Input records Block Start

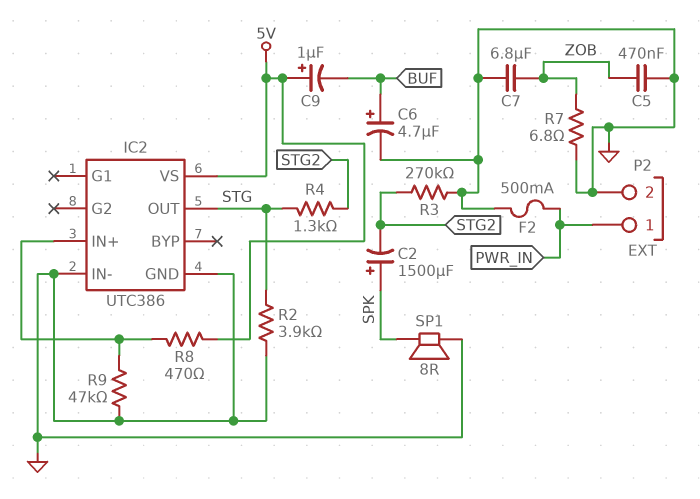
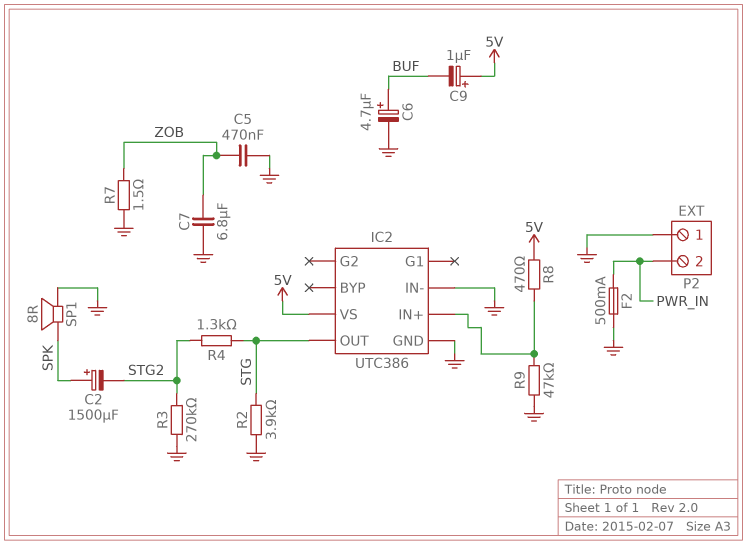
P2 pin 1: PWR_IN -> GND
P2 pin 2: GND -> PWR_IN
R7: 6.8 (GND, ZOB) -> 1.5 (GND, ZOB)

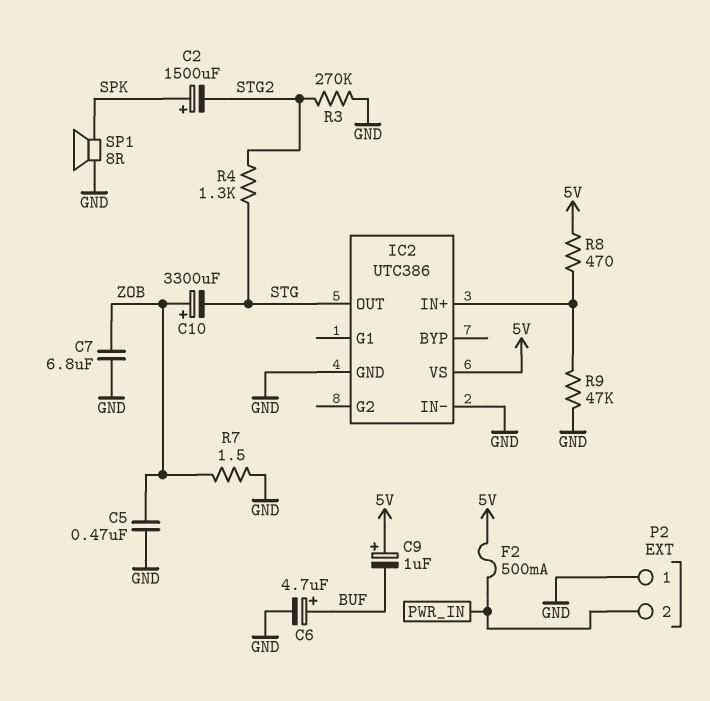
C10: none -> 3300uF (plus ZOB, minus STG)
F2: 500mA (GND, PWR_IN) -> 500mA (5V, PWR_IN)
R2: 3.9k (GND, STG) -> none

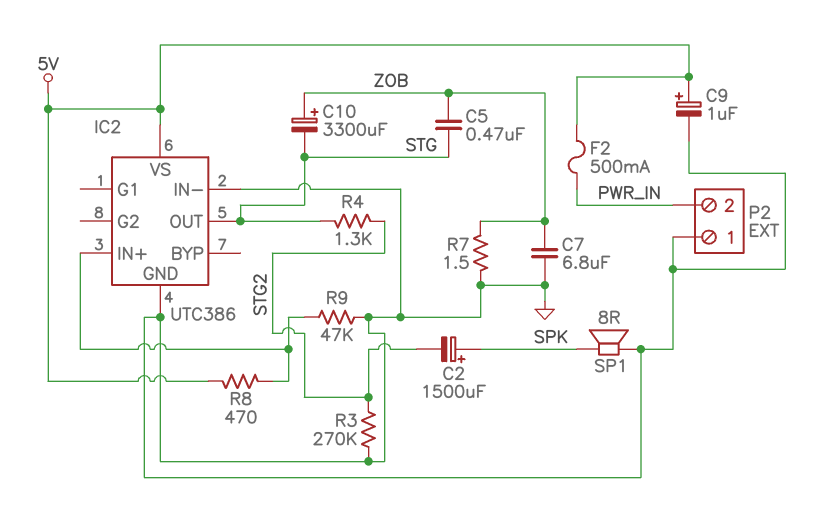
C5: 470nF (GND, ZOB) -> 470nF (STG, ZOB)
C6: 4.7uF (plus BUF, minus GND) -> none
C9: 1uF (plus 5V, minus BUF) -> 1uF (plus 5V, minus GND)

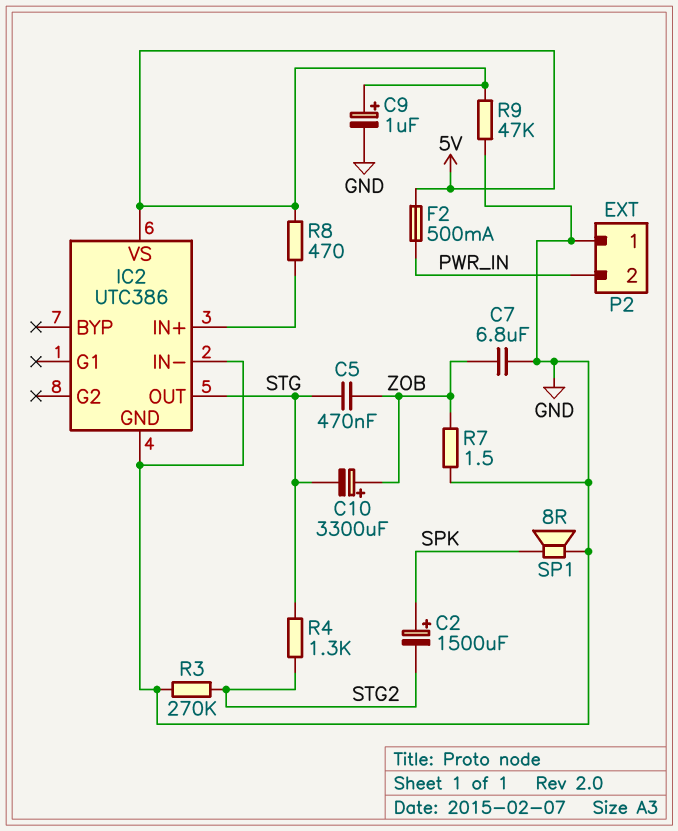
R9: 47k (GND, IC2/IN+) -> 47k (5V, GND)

Input records Block End
Input records Block Start

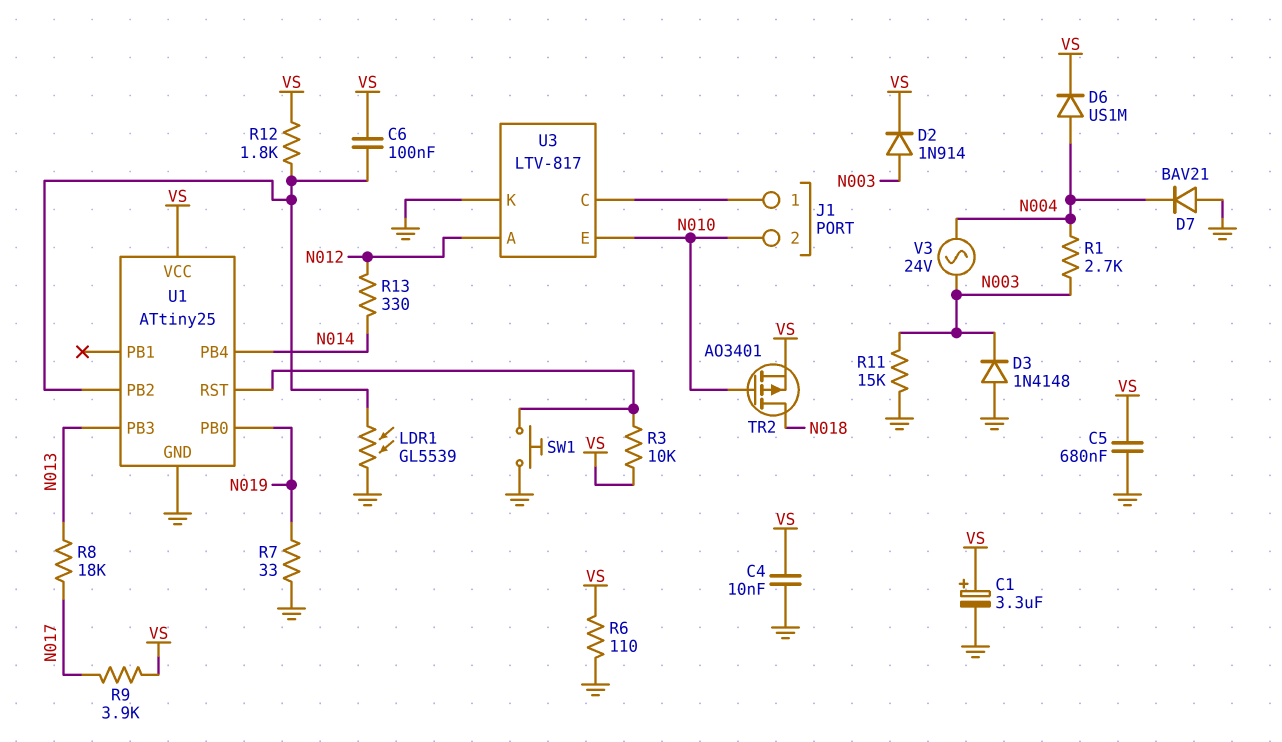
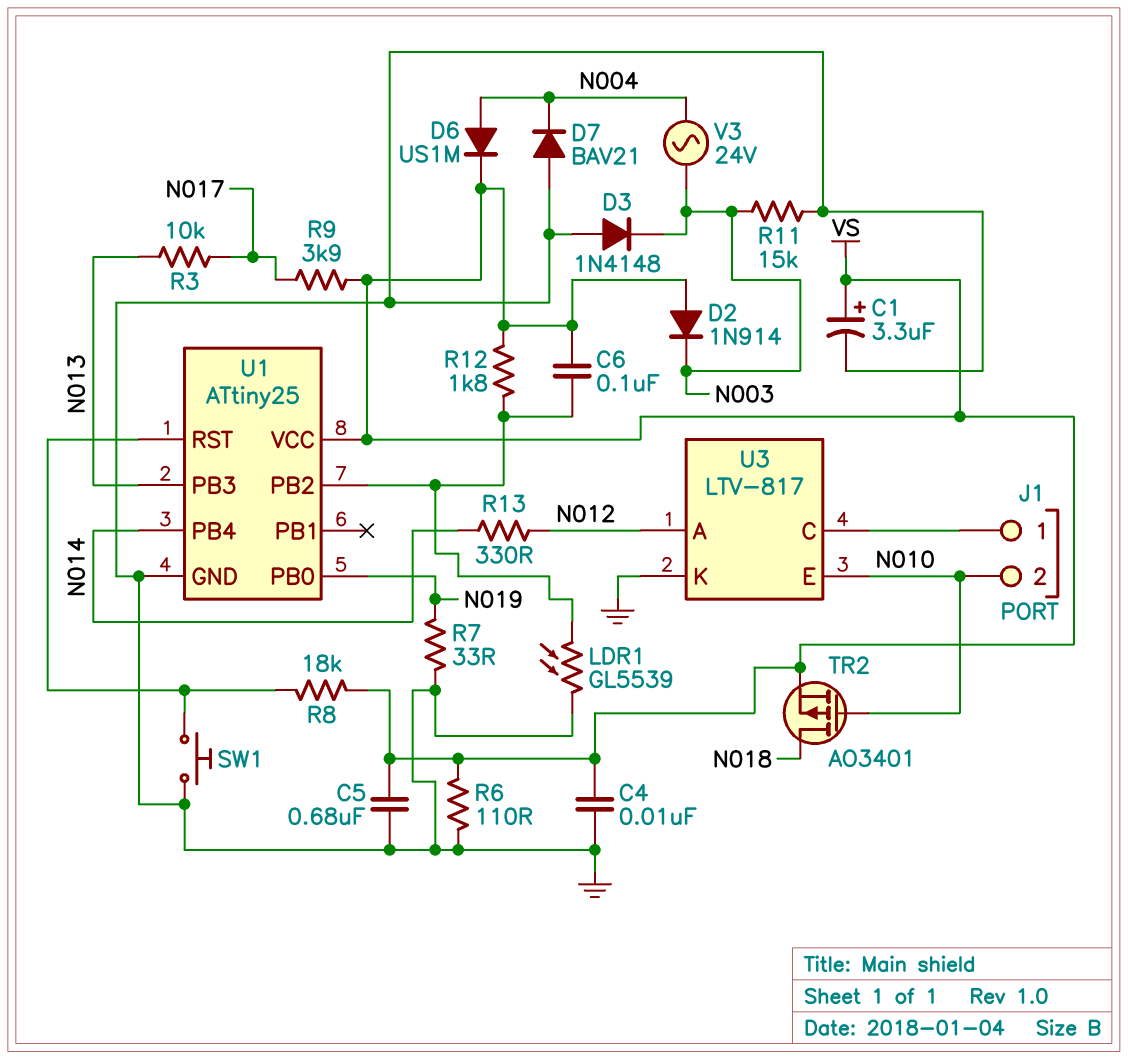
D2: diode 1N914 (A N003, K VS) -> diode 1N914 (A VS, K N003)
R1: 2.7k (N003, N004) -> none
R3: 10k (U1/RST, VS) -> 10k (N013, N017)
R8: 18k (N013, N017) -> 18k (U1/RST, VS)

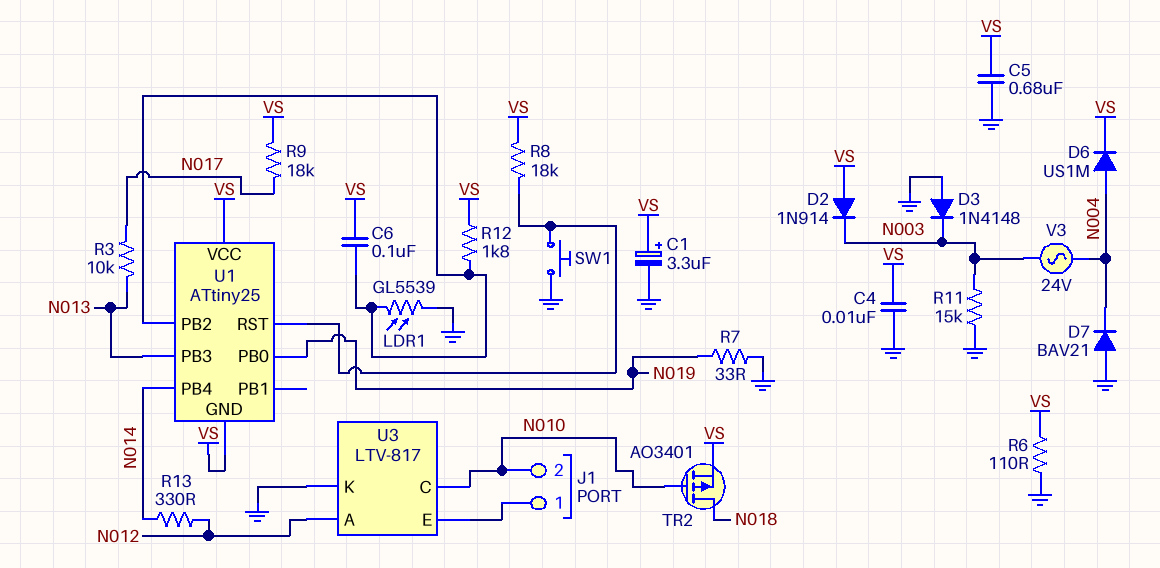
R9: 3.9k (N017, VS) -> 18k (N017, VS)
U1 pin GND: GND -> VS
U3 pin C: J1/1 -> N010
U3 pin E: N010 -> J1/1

Input records Block End

**Work to be completed**
In the material above, find every line that has the string "none" and pull those lines out.

**Task response**
C10: none -> 3300uF (plus ZOB, minus STG)
R2: 3.9k (GND, STG) -> none
C6: 4.7uF (plus BUF, minus GND) -> none
R1: 2.7k (N003, N004) -> none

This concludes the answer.